*** The records Section Begins ***

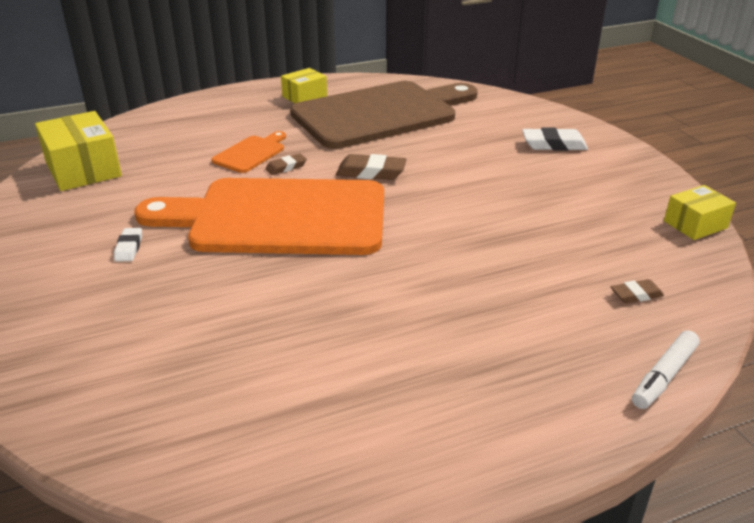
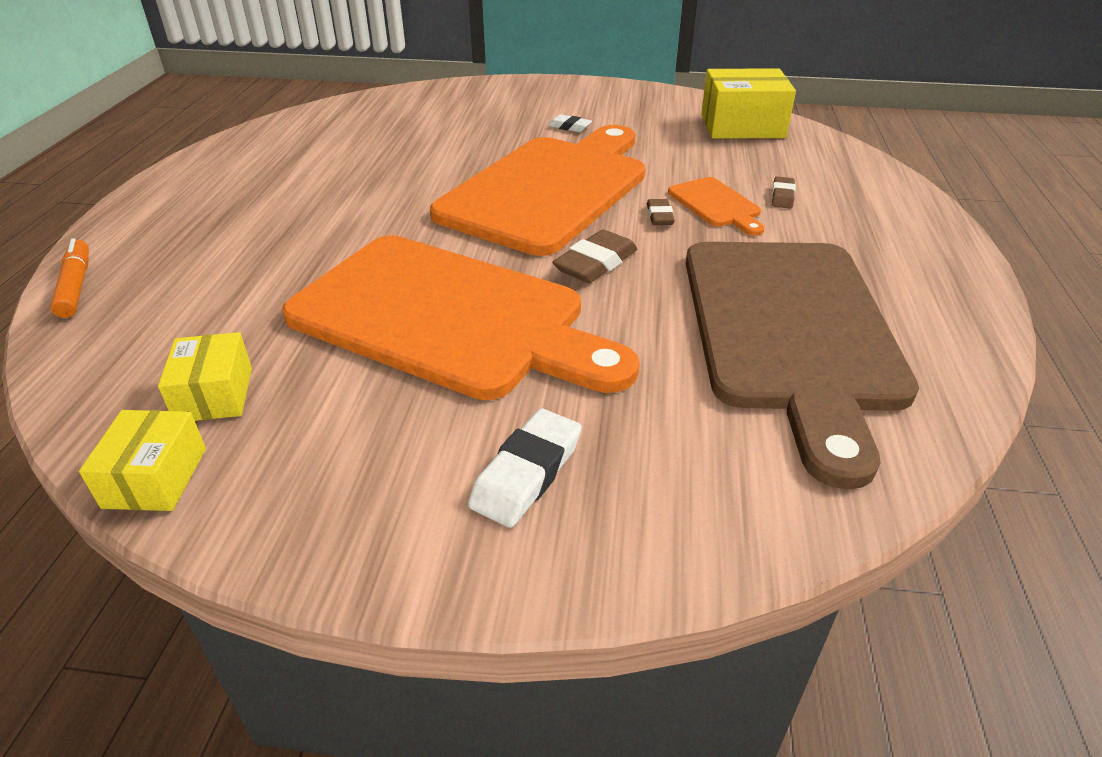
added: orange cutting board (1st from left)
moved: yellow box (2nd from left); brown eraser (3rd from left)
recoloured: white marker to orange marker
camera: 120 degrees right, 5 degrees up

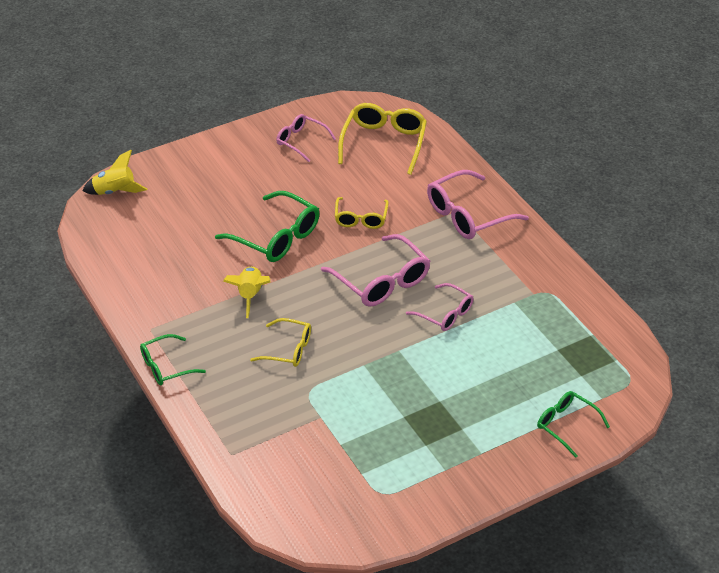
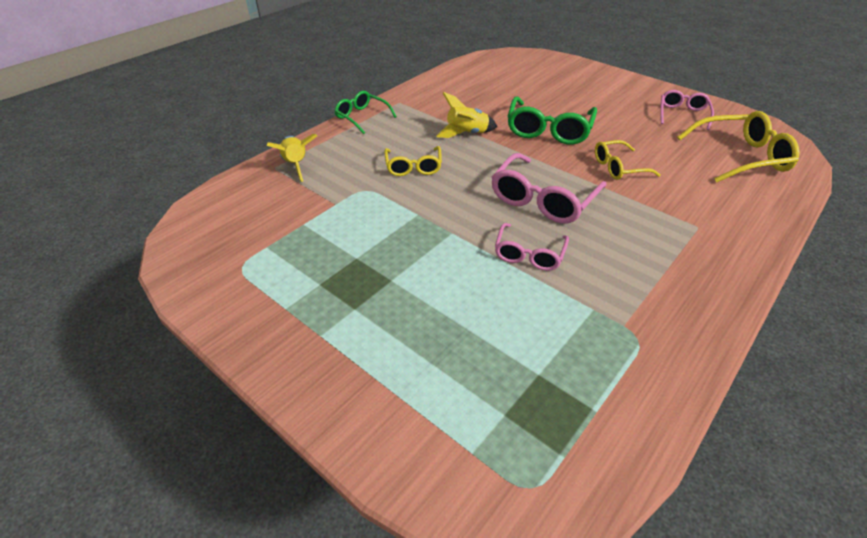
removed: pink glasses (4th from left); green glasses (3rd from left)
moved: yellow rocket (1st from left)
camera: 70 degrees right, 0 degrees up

*** The records Section Ends ***
*** The records Section Begins ***

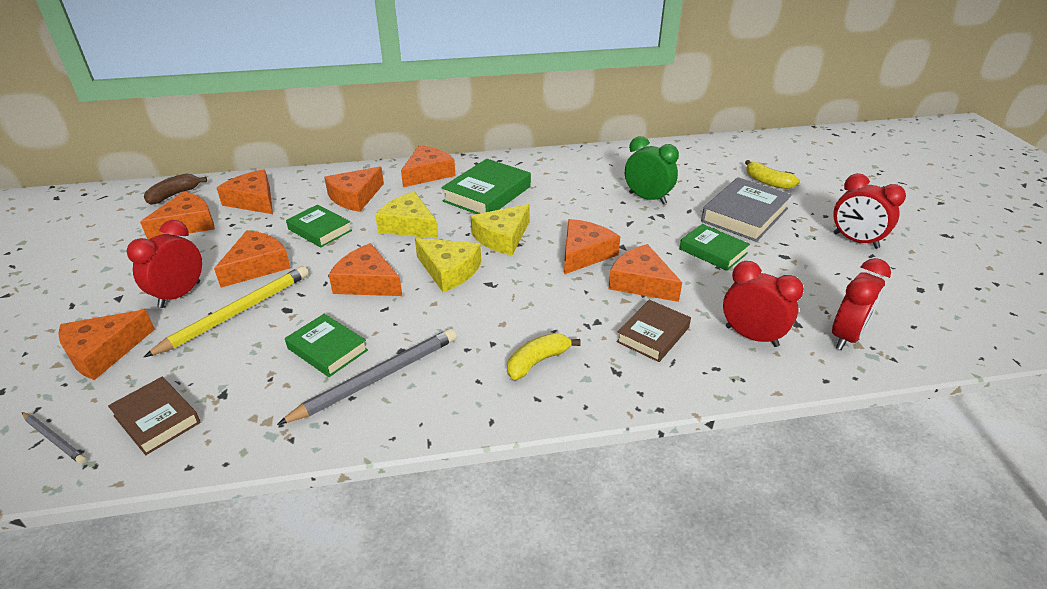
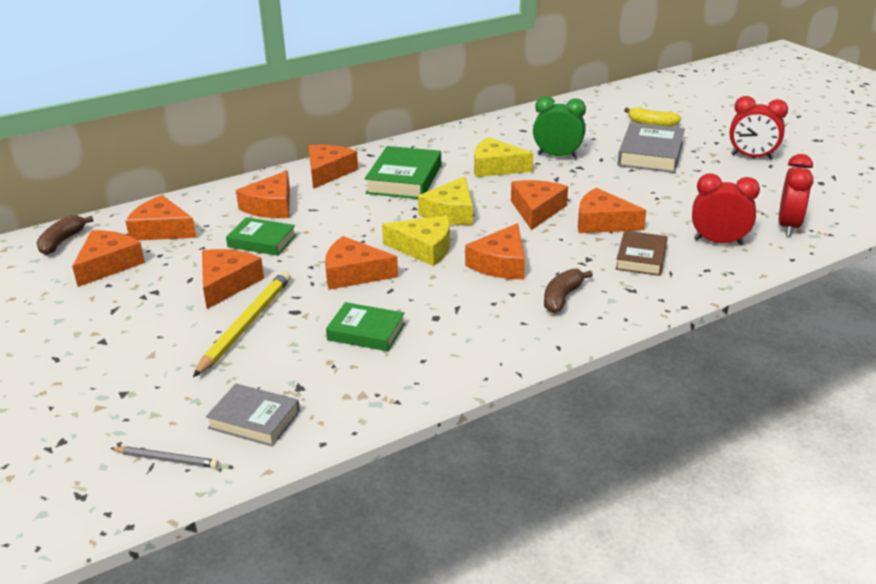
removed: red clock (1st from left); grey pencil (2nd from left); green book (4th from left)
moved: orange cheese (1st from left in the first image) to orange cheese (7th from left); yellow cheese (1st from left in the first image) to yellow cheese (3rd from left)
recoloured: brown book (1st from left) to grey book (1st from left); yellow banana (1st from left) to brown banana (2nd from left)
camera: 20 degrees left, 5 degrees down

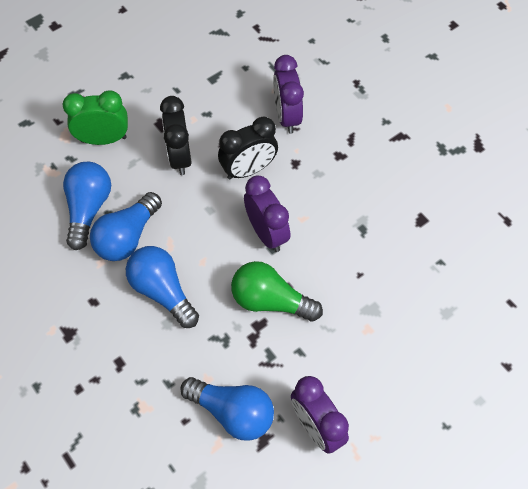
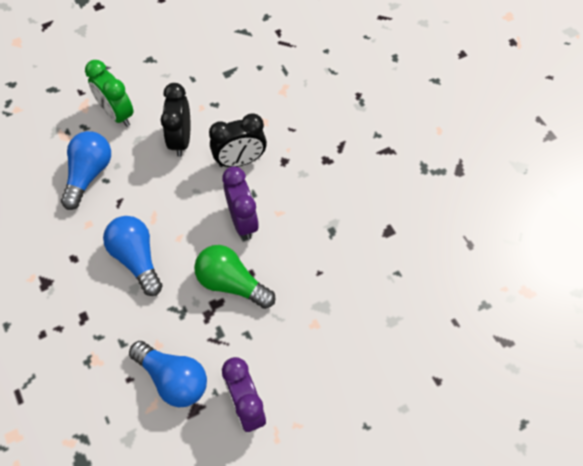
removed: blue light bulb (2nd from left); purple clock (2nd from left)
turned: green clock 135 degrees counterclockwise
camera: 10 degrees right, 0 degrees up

*** The records Section Ends ***

> _Required action_:
Between and including the line above that contains "removed: red clock" and the line that contains "camera: 10 degrees right, 0 degrees up", restate every line word for word. Pictures stay out.

> _Result for this task_:
removed: red clock (1st from left); grey pencil (2nd from left); green book (4th from left)
moved: orange cheese (1st from left in the first image) to orange cheese (7th from left); yellow cheese (1st from left in the first image) to yellow cheese (3rd from left)
recoloured: brown book (1st from left) to grey book (1st from left); yellow banana (1st from left) to brown banana (2nd from left)
camera: 20 degrees left, 5 degrees down

removed: blue light bulb (2nd from left); purple clock (2nd from left)
turned: green clock 135 degrees counterclockwise
camera: 10 degrees right, 0 degrees up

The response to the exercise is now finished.